- _RECORDED DATA_

════════════════════

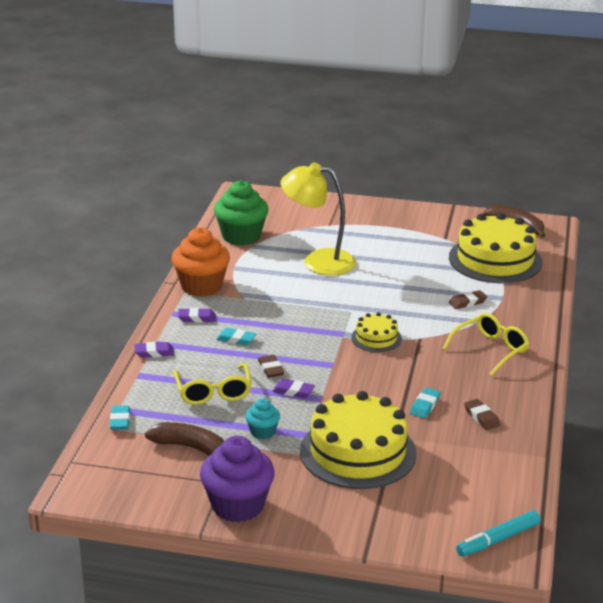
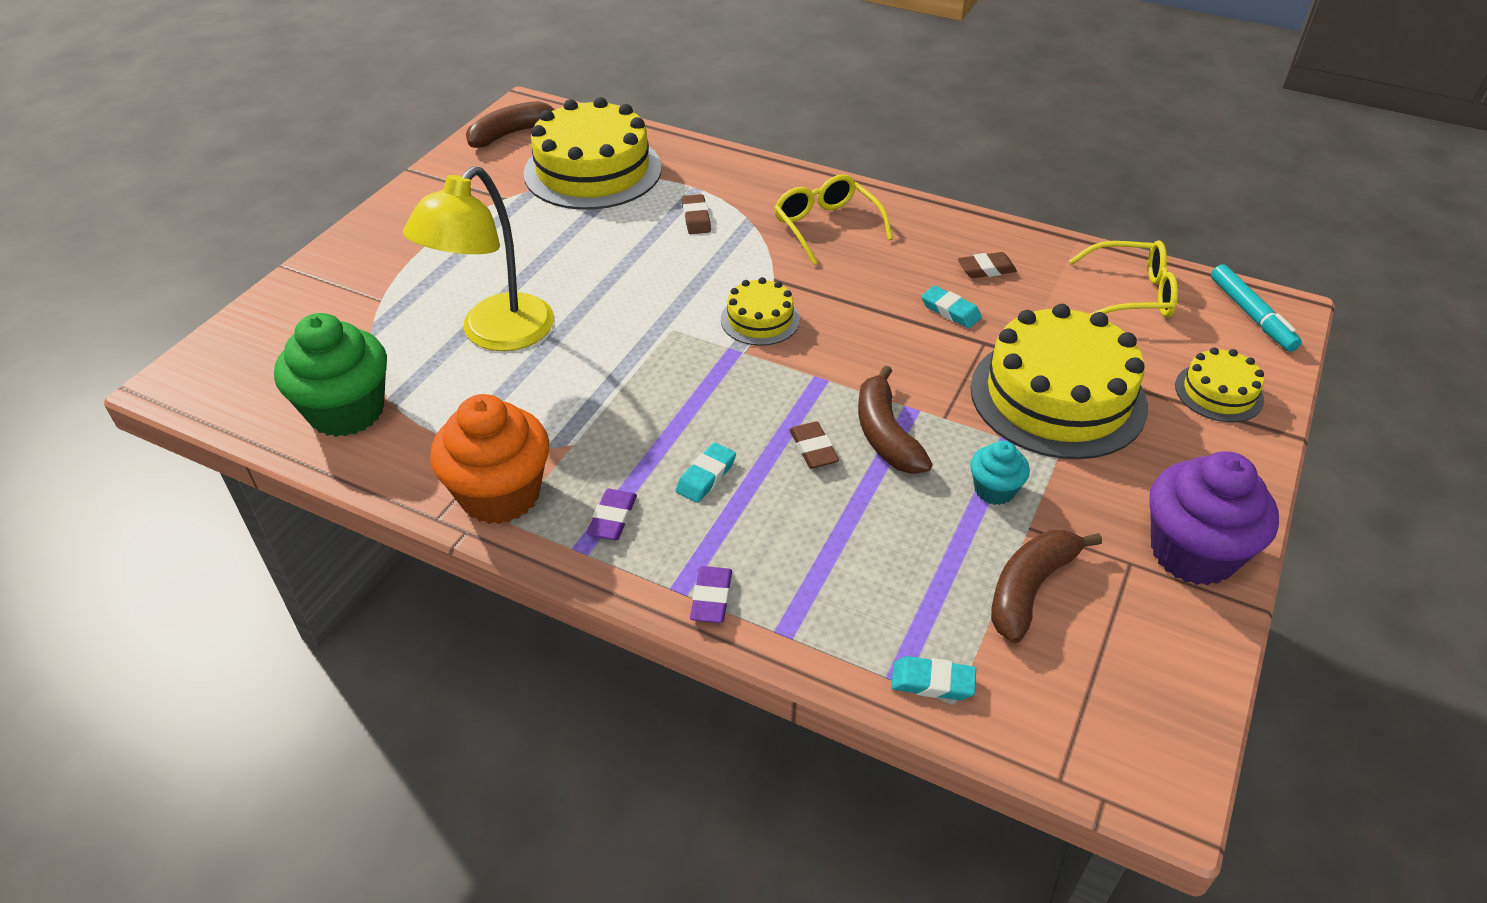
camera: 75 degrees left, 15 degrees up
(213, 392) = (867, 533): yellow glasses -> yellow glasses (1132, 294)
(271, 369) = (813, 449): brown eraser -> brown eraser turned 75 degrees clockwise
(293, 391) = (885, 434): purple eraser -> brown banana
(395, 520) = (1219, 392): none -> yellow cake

════════════════════

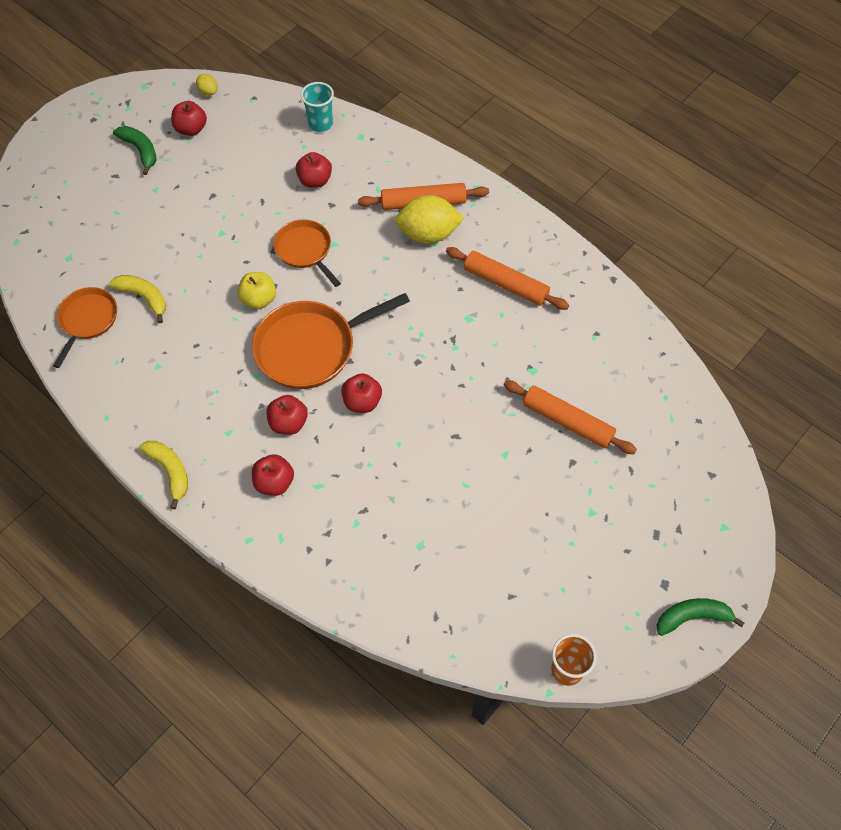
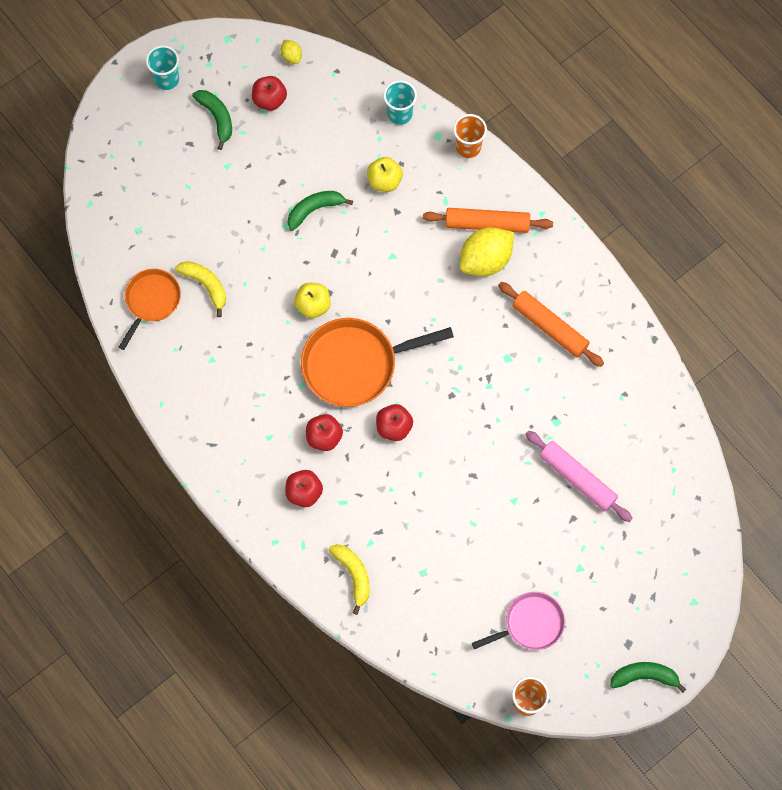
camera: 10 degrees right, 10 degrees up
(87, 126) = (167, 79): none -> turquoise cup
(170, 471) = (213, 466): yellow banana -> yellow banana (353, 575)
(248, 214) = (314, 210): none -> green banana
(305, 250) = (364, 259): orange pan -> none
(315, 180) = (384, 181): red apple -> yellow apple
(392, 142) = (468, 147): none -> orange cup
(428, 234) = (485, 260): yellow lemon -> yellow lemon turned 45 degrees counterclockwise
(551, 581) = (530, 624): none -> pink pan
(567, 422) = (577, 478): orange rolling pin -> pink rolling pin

════════════════════

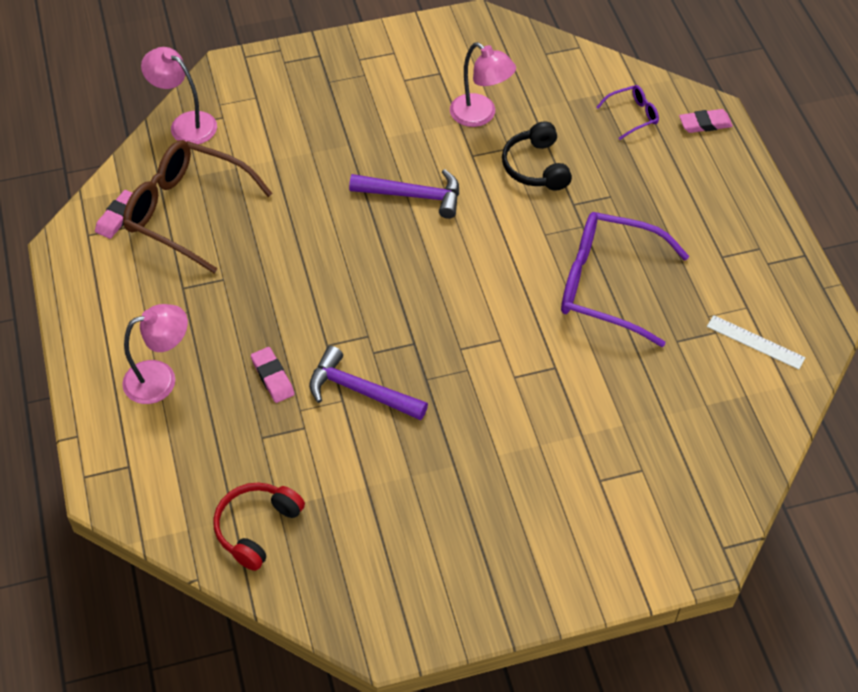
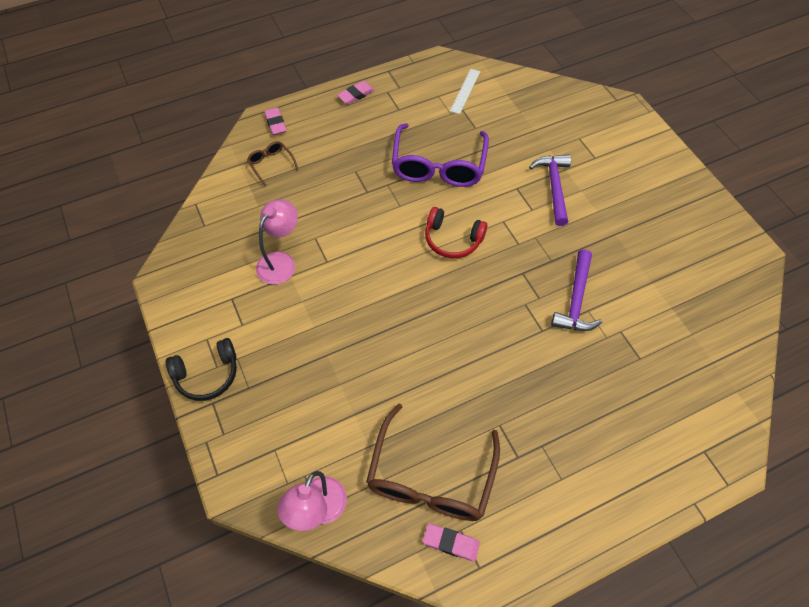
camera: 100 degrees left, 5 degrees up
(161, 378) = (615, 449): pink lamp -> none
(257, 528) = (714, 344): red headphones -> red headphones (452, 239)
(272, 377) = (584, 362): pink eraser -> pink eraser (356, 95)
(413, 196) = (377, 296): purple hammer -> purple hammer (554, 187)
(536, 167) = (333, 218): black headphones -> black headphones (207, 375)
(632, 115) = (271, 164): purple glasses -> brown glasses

════════════════════

- _ASSIGNED TASK_
Where the word "purple" is present in a line of the listing, copy that line.

- _EXERCISE OUTPUT_
(293, 391) = (885, 434): purple eraser -> brown banana
(413, 196) = (377, 296): purple hammer -> purple hammer (554, 187)
(632, 115) = (271, 164): purple glasses -> brown glasses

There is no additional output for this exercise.